# WHAT THE EXERCISE ASKS:
Among the entries below, find the line with "grey hat [531,488,662,620]", then quote it and each following line up to and including the line with "blue padlock [613,367,658,434] -> none", and nothing else.

[Start of Attachment]

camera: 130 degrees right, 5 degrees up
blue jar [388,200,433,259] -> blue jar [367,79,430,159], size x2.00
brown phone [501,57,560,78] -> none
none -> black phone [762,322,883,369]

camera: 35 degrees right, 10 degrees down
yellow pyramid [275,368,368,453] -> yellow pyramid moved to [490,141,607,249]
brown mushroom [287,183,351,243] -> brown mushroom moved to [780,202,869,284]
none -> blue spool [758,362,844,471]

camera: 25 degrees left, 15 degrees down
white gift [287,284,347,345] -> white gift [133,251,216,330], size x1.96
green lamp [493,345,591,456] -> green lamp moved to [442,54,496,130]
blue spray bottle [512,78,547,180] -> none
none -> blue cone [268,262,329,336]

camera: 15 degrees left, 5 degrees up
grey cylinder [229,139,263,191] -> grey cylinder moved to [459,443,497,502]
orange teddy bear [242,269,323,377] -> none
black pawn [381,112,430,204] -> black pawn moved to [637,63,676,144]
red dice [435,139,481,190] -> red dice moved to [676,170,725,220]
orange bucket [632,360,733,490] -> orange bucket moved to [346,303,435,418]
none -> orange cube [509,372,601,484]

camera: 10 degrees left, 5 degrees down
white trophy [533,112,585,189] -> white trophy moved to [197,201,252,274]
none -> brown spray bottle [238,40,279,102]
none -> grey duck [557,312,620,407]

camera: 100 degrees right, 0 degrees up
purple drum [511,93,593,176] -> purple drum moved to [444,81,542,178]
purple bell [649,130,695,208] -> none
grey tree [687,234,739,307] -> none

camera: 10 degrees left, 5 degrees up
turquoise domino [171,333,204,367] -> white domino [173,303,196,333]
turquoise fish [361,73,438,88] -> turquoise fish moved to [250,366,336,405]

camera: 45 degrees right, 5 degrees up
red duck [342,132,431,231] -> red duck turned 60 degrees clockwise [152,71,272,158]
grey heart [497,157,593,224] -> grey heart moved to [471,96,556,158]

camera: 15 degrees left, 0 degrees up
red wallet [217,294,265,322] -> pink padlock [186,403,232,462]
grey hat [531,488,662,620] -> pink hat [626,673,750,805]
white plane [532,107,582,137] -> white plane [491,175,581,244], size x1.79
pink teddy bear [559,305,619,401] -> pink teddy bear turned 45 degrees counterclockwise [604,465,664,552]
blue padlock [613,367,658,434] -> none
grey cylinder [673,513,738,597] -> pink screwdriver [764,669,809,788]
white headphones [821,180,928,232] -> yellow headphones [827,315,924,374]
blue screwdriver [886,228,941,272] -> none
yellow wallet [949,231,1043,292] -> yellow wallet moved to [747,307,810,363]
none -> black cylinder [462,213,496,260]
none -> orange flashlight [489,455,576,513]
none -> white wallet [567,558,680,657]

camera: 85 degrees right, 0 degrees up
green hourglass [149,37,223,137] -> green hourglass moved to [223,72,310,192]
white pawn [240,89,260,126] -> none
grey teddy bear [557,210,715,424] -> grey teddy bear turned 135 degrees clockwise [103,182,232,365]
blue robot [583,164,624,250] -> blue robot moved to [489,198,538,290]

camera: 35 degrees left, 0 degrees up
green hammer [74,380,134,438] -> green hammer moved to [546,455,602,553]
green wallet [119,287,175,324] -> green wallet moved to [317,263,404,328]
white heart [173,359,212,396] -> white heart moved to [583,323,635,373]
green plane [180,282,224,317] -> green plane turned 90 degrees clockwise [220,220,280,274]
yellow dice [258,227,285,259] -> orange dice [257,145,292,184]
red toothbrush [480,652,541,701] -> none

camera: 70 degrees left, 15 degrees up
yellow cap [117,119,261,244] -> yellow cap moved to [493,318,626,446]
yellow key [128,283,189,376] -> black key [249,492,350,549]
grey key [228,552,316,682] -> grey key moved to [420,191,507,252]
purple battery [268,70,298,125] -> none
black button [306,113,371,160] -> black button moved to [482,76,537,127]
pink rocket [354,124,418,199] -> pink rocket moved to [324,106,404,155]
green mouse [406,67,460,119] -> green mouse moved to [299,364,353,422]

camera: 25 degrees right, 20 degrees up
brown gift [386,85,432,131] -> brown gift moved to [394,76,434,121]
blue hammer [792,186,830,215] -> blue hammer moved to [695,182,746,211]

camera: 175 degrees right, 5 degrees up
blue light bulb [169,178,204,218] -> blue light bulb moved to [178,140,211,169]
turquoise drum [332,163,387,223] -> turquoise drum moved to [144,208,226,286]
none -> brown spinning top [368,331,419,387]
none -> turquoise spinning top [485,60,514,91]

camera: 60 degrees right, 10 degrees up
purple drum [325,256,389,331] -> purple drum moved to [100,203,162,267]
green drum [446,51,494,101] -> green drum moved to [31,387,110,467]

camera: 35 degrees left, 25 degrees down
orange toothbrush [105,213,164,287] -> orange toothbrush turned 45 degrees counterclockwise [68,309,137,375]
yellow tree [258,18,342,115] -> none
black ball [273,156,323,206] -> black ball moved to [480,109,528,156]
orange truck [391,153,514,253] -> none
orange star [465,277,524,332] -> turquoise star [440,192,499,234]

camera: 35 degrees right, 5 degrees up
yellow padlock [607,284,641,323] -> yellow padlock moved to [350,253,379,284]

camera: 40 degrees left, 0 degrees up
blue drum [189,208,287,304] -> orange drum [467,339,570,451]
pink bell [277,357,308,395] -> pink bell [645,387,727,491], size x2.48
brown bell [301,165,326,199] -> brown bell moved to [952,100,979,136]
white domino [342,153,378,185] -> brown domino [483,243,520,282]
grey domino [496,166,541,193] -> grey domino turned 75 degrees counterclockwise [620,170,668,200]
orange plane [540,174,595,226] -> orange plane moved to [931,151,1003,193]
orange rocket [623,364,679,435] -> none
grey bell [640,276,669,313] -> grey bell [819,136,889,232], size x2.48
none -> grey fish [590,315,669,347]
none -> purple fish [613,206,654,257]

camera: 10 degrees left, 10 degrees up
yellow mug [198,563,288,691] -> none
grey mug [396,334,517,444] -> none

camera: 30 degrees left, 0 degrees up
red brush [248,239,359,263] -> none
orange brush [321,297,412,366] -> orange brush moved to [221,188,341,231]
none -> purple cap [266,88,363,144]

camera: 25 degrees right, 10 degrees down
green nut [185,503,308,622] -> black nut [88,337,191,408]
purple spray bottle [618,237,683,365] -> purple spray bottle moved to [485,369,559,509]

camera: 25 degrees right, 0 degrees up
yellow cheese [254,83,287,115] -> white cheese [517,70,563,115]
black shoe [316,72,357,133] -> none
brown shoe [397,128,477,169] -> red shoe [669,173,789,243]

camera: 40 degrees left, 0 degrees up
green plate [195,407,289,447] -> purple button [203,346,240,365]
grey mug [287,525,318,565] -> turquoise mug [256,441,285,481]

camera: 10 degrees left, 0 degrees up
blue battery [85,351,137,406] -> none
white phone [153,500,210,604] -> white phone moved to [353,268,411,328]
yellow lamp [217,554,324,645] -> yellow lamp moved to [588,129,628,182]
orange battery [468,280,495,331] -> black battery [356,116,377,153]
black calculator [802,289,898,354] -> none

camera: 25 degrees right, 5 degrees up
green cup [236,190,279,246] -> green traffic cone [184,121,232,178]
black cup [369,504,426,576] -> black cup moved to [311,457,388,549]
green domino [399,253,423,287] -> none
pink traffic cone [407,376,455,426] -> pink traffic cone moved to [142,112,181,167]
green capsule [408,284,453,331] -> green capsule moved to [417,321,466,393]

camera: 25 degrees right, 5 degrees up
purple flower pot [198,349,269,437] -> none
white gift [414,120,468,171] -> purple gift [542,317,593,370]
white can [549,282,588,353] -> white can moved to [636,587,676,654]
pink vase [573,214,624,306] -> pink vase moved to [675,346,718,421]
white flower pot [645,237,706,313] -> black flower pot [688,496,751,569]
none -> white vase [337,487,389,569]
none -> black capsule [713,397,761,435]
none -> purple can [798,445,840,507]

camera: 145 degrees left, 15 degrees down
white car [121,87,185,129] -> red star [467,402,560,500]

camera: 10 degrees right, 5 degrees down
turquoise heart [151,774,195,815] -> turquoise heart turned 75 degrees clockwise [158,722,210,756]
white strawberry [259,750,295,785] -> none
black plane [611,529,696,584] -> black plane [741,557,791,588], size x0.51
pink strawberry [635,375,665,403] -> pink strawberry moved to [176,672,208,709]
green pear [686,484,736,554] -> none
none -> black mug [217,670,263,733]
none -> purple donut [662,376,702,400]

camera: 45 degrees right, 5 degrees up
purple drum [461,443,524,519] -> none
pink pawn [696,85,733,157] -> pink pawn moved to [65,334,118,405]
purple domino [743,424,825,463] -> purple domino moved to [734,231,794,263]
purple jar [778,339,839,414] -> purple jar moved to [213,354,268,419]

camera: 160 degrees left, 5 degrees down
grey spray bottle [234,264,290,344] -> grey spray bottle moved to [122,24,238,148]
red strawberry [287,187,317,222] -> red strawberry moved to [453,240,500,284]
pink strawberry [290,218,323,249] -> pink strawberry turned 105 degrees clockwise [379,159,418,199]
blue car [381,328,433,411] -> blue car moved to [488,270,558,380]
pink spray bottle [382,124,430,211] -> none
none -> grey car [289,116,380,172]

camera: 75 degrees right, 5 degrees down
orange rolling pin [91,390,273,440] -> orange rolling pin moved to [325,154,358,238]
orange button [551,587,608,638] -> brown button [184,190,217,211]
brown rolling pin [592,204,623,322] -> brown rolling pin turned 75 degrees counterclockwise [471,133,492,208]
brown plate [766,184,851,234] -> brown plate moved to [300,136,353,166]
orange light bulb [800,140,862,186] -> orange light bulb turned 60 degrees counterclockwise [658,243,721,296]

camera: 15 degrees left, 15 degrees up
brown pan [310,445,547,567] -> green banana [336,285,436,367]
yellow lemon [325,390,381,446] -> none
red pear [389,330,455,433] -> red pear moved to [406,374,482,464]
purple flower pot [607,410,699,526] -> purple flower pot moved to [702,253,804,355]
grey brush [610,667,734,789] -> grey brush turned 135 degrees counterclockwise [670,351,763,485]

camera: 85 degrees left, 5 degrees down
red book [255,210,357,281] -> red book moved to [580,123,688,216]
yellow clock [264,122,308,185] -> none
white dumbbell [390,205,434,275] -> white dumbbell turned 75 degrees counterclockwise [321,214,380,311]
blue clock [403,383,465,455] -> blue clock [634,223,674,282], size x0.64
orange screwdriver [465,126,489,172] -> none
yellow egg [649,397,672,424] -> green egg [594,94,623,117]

[End of Attachment]

# EXERCISE RESULT:
grey hat [531,488,662,620] -> pink hat [626,673,750,805]
white plane [532,107,582,137] -> white plane [491,175,581,244], size x1.79
pink teddy bear [559,305,619,401] -> pink teddy bear turned 45 degrees counterclockwise [604,465,664,552]
blue padlock [613,367,658,434] -> none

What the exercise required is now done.